What is required
Would you reproduce, word for word, only the lines running from the top of the data through the line containing "gray square: (159, 163)", and none of the pictures?

##############################

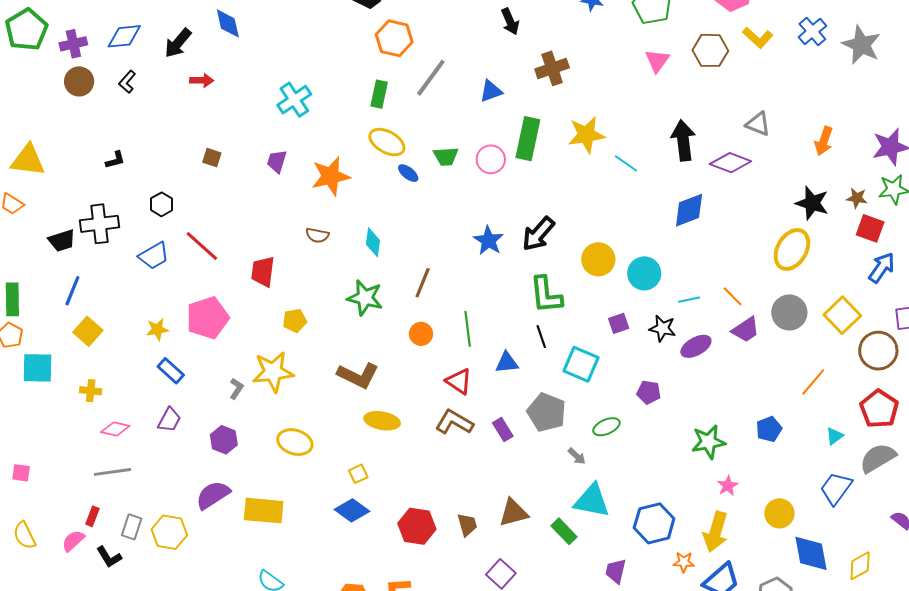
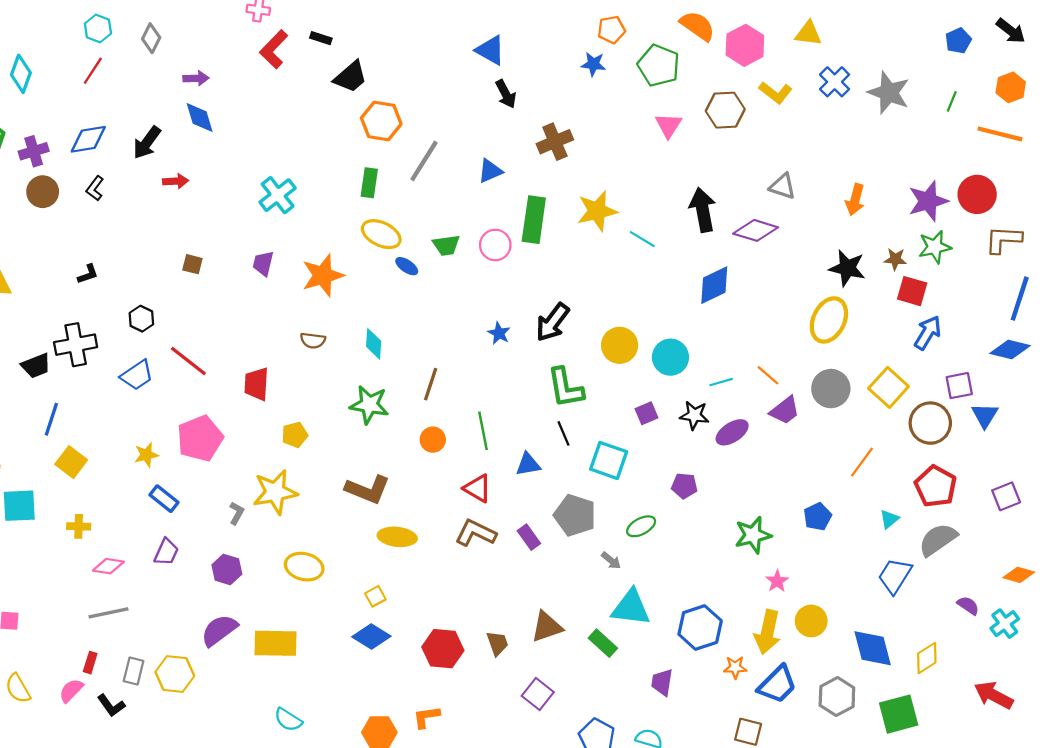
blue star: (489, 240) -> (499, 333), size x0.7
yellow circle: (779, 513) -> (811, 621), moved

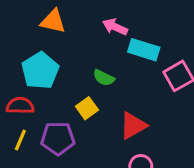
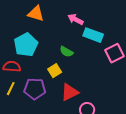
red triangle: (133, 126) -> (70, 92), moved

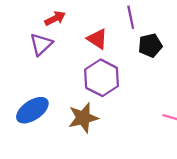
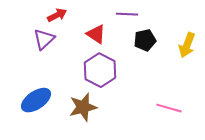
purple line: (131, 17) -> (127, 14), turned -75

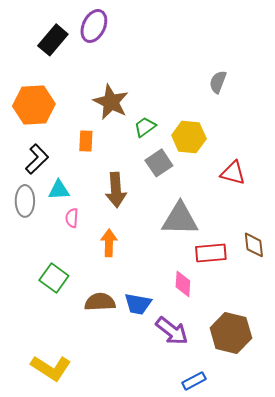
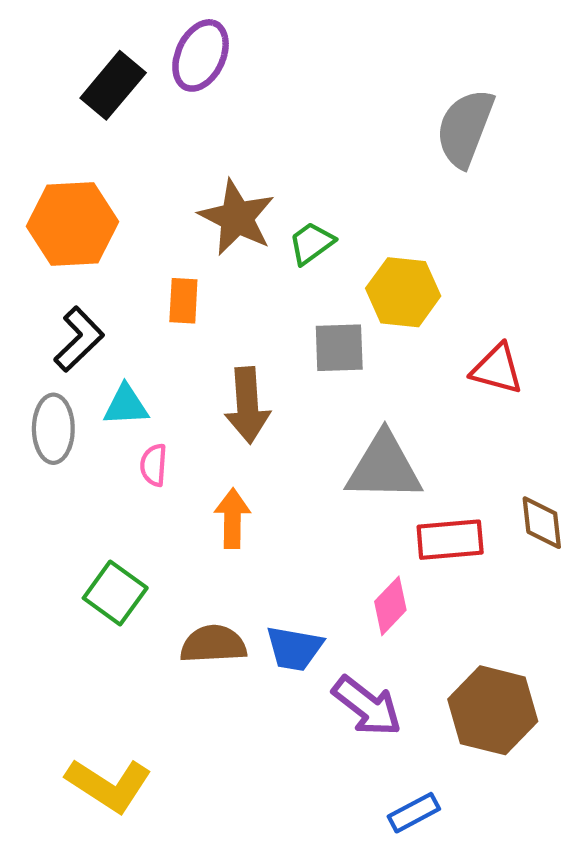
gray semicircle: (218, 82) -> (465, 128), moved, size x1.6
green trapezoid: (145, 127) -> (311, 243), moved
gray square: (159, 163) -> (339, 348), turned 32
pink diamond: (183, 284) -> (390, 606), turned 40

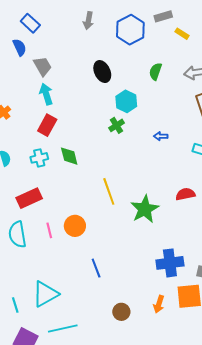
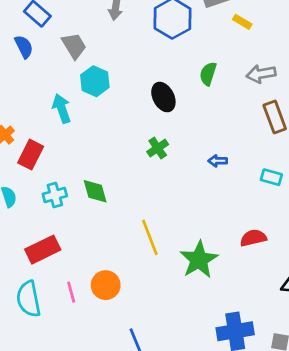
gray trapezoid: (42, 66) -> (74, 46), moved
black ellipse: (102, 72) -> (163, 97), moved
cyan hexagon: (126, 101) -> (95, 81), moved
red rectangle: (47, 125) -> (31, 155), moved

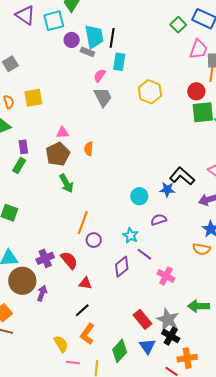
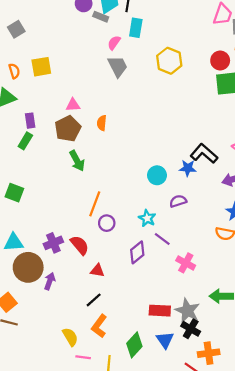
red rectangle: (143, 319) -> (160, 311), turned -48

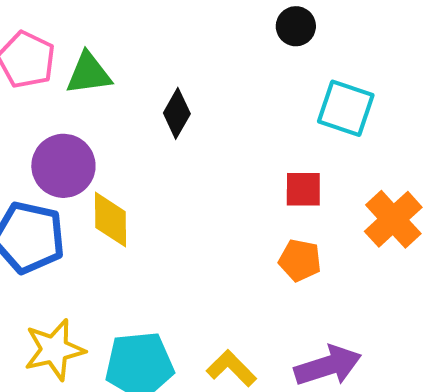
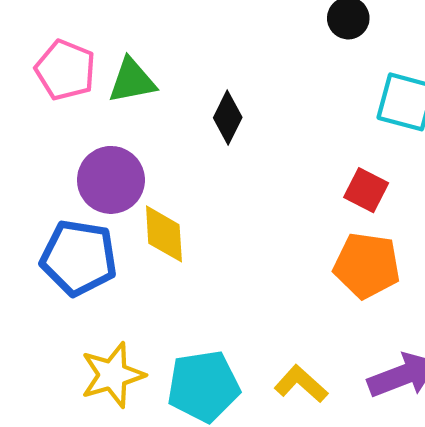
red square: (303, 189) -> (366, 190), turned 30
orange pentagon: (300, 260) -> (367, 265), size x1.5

##############################

Exercise answer
blue star: (489, 240) -> (499, 333), size x0.7
yellow circle: (779, 513) -> (811, 621), moved

red triangle: (133, 126) -> (70, 92), moved

purple line: (131, 17) -> (127, 14), turned -75

gray semicircle: (218, 82) -> (465, 128), moved, size x1.6
green trapezoid: (145, 127) -> (311, 243), moved
gray square: (159, 163) -> (339, 348), turned 32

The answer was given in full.